EXERCISE GOAL:
Please give the whole listing again word for word, and drop any pictures it holds.

MATERIAL PROVIDED:

○ ○ ○

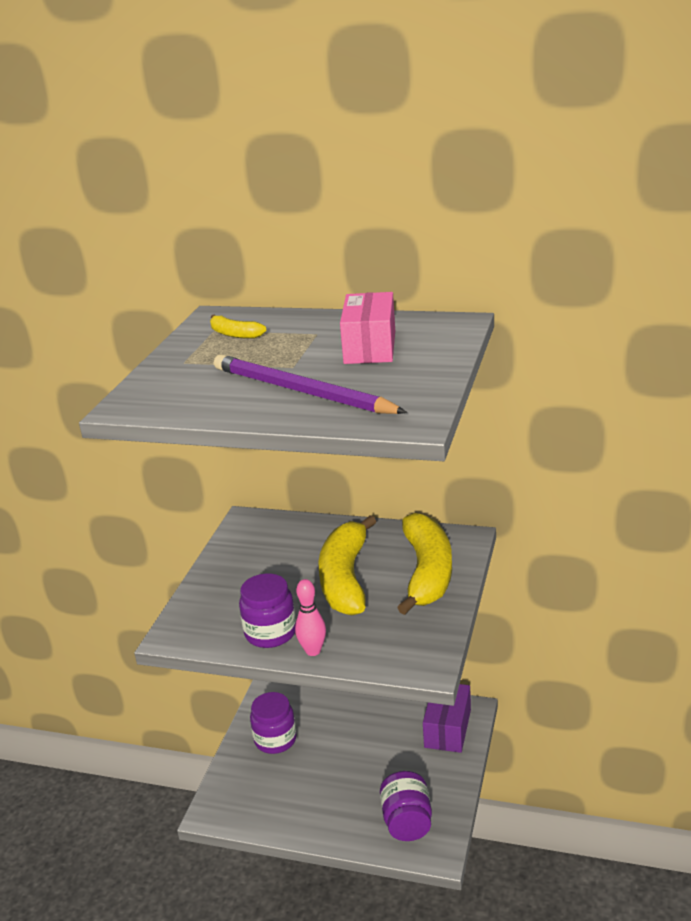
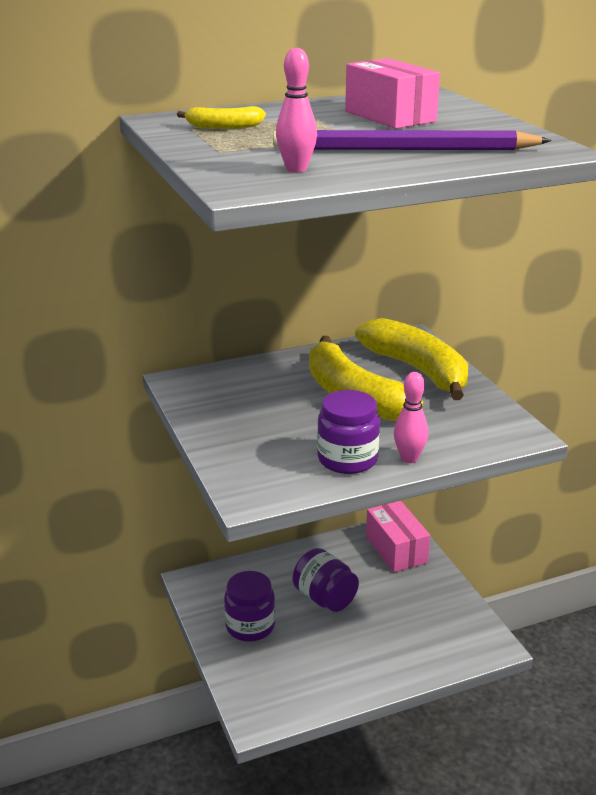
camera: 40 degrees left, 0 degrees up
(192, 395) = (296, 169): none -> pink bowling pin
(407, 822) = (444, 635): purple jar -> purple jar (325, 598)
(447, 728) = (396, 549): purple box -> pink box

○ ○ ○

TASK RESPONSE:
camera: 40 degrees left, 0 degrees up
(192, 395) = (296, 169): none -> pink bowling pin
(407, 822) = (444, 635): purple jar -> purple jar (325, 598)
(447, 728) = (396, 549): purple box -> pink box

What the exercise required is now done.